→ **EXERCISE REQUIREMENTS**:
Write the records out again, keeping each line exactly as it is.

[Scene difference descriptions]
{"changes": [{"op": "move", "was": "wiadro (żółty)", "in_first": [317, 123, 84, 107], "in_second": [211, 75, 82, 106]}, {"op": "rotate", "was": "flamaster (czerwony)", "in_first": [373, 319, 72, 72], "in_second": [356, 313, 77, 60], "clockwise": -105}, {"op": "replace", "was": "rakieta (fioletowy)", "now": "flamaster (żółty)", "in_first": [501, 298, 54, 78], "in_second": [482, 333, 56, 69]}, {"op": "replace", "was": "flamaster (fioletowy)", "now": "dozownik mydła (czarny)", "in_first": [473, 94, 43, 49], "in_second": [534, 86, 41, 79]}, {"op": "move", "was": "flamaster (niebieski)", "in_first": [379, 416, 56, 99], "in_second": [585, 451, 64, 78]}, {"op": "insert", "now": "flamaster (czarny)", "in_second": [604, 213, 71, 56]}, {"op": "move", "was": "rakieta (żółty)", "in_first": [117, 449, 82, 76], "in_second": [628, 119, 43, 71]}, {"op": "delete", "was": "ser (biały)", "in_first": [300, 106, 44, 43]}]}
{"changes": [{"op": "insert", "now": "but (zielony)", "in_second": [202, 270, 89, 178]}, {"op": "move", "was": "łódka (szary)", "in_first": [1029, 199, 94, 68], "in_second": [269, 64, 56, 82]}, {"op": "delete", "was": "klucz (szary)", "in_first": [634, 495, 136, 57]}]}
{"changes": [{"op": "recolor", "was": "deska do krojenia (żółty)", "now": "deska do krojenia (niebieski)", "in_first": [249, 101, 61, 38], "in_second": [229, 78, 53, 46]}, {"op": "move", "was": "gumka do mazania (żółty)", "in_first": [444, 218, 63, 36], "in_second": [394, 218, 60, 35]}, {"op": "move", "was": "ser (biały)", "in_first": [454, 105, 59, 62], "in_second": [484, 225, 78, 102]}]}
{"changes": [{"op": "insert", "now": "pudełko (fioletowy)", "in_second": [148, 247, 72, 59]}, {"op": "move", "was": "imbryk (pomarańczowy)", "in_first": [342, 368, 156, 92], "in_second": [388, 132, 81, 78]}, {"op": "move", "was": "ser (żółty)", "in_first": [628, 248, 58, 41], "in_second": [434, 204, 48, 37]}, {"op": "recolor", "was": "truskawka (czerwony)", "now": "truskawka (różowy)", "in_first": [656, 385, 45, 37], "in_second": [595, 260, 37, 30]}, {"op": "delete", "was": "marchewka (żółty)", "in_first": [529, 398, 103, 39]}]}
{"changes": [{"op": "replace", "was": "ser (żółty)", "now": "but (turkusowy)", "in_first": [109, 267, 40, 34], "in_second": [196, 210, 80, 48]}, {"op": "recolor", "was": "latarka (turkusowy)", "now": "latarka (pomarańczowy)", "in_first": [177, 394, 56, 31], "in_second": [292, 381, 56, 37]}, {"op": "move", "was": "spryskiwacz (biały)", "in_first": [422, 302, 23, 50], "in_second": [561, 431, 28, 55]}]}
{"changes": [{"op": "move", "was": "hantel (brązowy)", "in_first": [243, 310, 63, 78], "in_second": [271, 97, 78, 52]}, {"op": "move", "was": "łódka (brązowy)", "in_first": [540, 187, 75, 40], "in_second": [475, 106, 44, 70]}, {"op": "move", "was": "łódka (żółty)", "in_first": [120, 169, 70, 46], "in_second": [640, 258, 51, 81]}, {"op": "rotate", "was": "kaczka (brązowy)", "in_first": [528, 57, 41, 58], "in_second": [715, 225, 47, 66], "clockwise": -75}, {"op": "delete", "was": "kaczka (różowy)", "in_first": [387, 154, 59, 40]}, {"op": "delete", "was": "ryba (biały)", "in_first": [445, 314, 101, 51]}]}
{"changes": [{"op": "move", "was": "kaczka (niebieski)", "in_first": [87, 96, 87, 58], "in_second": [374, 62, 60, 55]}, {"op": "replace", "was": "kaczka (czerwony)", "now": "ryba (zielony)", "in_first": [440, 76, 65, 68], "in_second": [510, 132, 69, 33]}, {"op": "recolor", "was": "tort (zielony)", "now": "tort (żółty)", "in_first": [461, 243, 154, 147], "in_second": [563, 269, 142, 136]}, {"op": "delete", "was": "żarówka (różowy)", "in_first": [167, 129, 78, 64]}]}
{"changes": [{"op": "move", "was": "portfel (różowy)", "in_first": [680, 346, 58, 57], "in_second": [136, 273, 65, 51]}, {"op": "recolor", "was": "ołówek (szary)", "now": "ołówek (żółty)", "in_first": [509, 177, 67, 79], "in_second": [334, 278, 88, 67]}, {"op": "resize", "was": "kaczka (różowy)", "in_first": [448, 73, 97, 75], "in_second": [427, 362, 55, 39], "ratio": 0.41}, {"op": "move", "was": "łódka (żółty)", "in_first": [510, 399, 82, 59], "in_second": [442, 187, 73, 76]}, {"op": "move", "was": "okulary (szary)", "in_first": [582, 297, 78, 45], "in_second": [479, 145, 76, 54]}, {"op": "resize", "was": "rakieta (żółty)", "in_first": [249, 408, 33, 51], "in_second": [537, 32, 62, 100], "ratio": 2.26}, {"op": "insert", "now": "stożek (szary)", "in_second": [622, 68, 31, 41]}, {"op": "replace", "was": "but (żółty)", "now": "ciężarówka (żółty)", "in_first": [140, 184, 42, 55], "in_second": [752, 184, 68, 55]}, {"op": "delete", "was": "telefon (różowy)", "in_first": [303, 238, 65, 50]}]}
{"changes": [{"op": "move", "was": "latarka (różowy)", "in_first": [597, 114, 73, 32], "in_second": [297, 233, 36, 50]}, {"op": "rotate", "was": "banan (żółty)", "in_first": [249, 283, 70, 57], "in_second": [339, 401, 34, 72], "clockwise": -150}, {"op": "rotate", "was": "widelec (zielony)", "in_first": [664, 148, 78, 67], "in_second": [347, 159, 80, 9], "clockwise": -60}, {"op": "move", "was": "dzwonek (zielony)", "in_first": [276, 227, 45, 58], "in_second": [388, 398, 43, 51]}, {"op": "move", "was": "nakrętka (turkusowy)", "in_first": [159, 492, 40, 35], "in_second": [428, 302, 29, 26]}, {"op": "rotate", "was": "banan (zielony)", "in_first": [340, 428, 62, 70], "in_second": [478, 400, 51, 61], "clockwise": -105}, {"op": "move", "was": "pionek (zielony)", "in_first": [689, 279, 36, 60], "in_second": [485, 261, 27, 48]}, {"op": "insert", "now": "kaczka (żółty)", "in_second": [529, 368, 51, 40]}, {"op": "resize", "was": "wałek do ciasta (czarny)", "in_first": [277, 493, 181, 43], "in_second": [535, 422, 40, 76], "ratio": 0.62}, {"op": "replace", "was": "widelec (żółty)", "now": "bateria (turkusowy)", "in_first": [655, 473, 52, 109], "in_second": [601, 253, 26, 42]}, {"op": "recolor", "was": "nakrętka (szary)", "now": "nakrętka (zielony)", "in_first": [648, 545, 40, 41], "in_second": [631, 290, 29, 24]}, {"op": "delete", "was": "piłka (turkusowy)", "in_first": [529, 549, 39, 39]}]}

→ **RESPONSE TO THIS EXERCISE**:
{"changes": [{"op": "move", "was": "wiadro (żółty)", "in_first": [317, 123, 84, 107], "in_second": [211, 75, 82, 106]}, {"op": "rotate", "was": "flamaster (czerwony)", "in_first": [373, 319, 72, 72], "in_second": [356, 313, 77, 60], "clockwise": -105}, {"op": "replace", "was": "rakieta (fioletowy)", "now": "flamaster (żółty)", "in_first": [501, 298, 54, 78], "in_second": [482, 333, 56, 69]}, {"op": "replace", "was": "flamaster (fioletowy)", "now": "dozownik mydła (czarny)", "in_first": [473, 94, 43, 49], "in_second": [534, 86, 41, 79]}, {"op": "move", "was": "flamaster (niebieski)", "in_first": [379, 416, 56, 99], "in_second": [585, 451, 64, 78]}, {"op": "insert", "now": "flamaster (czarny)", "in_second": [604, 213, 71, 56]}, {"op": "move", "was": "rakieta (żółty)", "in_first": [117, 449, 82, 76], "in_second": [628, 119, 43, 71]}, {"op": "delete", "was": "ser (biały)", "in_first": [300, 106, 44, 43]}]}
{"changes": [{"op": "insert", "now": "but (zielony)", "in_second": [202, 270, 89, 178]}, {"op": "move", "was": "łódka (szary)", "in_first": [1029, 199, 94, 68], "in_second": [269, 64, 56, 82]}, {"op": "delete", "was": "klucz (szary)", "in_first": [634, 495, 136, 57]}]}
{"changes": [{"op": "recolor", "was": "deska do krojenia (żółty)", "now": "deska do krojenia (niebieski)", "in_first": [249, 101, 61, 38], "in_second": [229, 78, 53, 46]}, {"op": "move", "was": "gumka do mazania (żółty)", "in_first": [444, 218, 63, 36], "in_second": [394, 218, 60, 35]}, {"op": "move", "was": "ser (biały)", "in_first": [454, 105, 59, 62], "in_second": [484, 225, 78, 102]}]}
{"changes": [{"op": "insert", "now": "pudełko (fioletowy)", "in_second": [148, 247, 72, 59]}, {"op": "move", "was": "imbryk (pomarańczowy)", "in_first": [342, 368, 156, 92], "in_second": [388, 132, 81, 78]}, {"op": "move", "was": "ser (żółty)", "in_first": [628, 248, 58, 41], "in_second": [434, 204, 48, 37]}, {"op": "recolor", "was": "truskawka (czerwony)", "now": "truskawka (różowy)", "in_first": [656, 385, 45, 37], "in_second": [595, 260, 37, 30]}, {"op": "delete", "was": "marchewka (żółty)", "in_first": [529, 398, 103, 39]}]}
{"changes": [{"op": "replace", "was": "ser (żółty)", "now": "but (turkusowy)", "in_first": [109, 267, 40, 34], "in_second": [196, 210, 80, 48]}, {"op": "recolor", "was": "latarka (turkusowy)", "now": "latarka (pomarańczowy)", "in_first": [177, 394, 56, 31], "in_second": [292, 381, 56, 37]}, {"op": "move", "was": "spryskiwacz (biały)", "in_first": [422, 302, 23, 50], "in_second": [561, 431, 28, 55]}]}
{"changes": [{"op": "move", "was": "hantel (brązowy)", "in_first": [243, 310, 63, 78], "in_second": [271, 97, 78, 52]}, {"op": "move", "was": "łódka (brązowy)", "in_first": [540, 187, 75, 40], "in_second": [475, 106, 44, 70]}, {"op": "move", "was": "łódka (żółty)", "in_first": [120, 169, 70, 46], "in_second": [640, 258, 51, 81]}, {"op": "rotate", "was": "kaczka (brązowy)", "in_first": [528, 57, 41, 58], "in_second": [715, 225, 47, 66], "clockwise": -75}, {"op": "delete", "was": "kaczka (różowy)", "in_first": [387, 154, 59, 40]}, {"op": "delete", "was": "ryba (biały)", "in_first": [445, 314, 101, 51]}]}
{"changes": [{"op": "move", "was": "kaczka (niebieski)", "in_first": [87, 96, 87, 58], "in_second": [374, 62, 60, 55]}, {"op": "replace", "was": "kaczka (czerwony)", "now": "ryba (zielony)", "in_first": [440, 76, 65, 68], "in_second": [510, 132, 69, 33]}, {"op": "recolor", "was": "tort (zielony)", "now": "tort (żółty)", "in_first": [461, 243, 154, 147], "in_second": [563, 269, 142, 136]}, {"op": "delete", "was": "żarówka (różowy)", "in_first": [167, 129, 78, 64]}]}
{"changes": [{"op": "move", "was": "portfel (różowy)", "in_first": [680, 346, 58, 57], "in_second": [136, 273, 65, 51]}, {"op": "recolor", "was": "ołówek (szary)", "now": "ołówek (żółty)", "in_first": [509, 177, 67, 79], "in_second": [334, 278, 88, 67]}, {"op": "resize", "was": "kaczka (różowy)", "in_first": [448, 73, 97, 75], "in_second": [427, 362, 55, 39], "ratio": 0.41}, {"op": "move", "was": "łódka (żółty)", "in_first": [510, 399, 82, 59], "in_second": [442, 187, 73, 76]}, {"op": "move", "was": "okulary (szary)", "in_first": [582, 297, 78, 45], "in_second": [479, 145, 76, 54]}, {"op": "resize", "was": "rakieta (żółty)", "in_first": [249, 408, 33, 51], "in_second": [537, 32, 62, 100], "ratio": 2.26}, {"op": "insert", "now": "stożek (szary)", "in_second": [622, 68, 31, 41]}, {"op": "replace", "was": "but (żółty)", "now": "ciężarówka (żółty)", "in_first": [140, 184, 42, 55], "in_second": [752, 184, 68, 55]}, {"op": "delete", "was": "telefon (różowy)", "in_first": [303, 238, 65, 50]}]}
{"changes": [{"op": "move", "was": "latarka (różowy)", "in_first": [597, 114, 73, 32], "in_second": [297, 233, 36, 50]}, {"op": "rotate", "was": "banan (żółty)", "in_first": [249, 283, 70, 57], "in_second": [339, 401, 34, 72], "clockwise": -150}, {"op": "rotate", "was": "widelec (zielony)", "in_first": [664, 148, 78, 67], "in_second": [347, 159, 80, 9], "clockwise": -60}, {"op": "move", "was": "dzwonek (zielony)", "in_first": [276, 227, 45, 58], "in_second": [388, 398, 43, 51]}, {"op": "move", "was": "nakrętka (turkusowy)", "in_first": [159, 492, 40, 35], "in_second": [428, 302, 29, 26]}, {"op": "rotate", "was": "banan (zielony)", "in_first": [340, 428, 62, 70], "in_second": [478, 400, 51, 61], "clockwise": -105}, {"op": "move", "was": "pionek (zielony)", "in_first": [689, 279, 36, 60], "in_second": [485, 261, 27, 48]}, {"op": "insert", "now": "kaczka (żółty)", "in_second": [529, 368, 51, 40]}, {"op": "resize", "was": "wałek do ciasta (czarny)", "in_first": [277, 493, 181, 43], "in_second": [535, 422, 40, 76], "ratio": 0.62}, {"op": "replace", "was": "widelec (żółty)", "now": "bateria (turkusowy)", "in_first": [655, 473, 52, 109], "in_second": [601, 253, 26, 42]}, {"op": "recolor", "was": "nakrętka (szary)", "now": "nakrętka (zielony)", "in_first": [648, 545, 40, 41], "in_second": [631, 290, 29, 24]}, {"op": "delete", "was": "piłka (turkusowy)", "in_first": [529, 549, 39, 39]}]}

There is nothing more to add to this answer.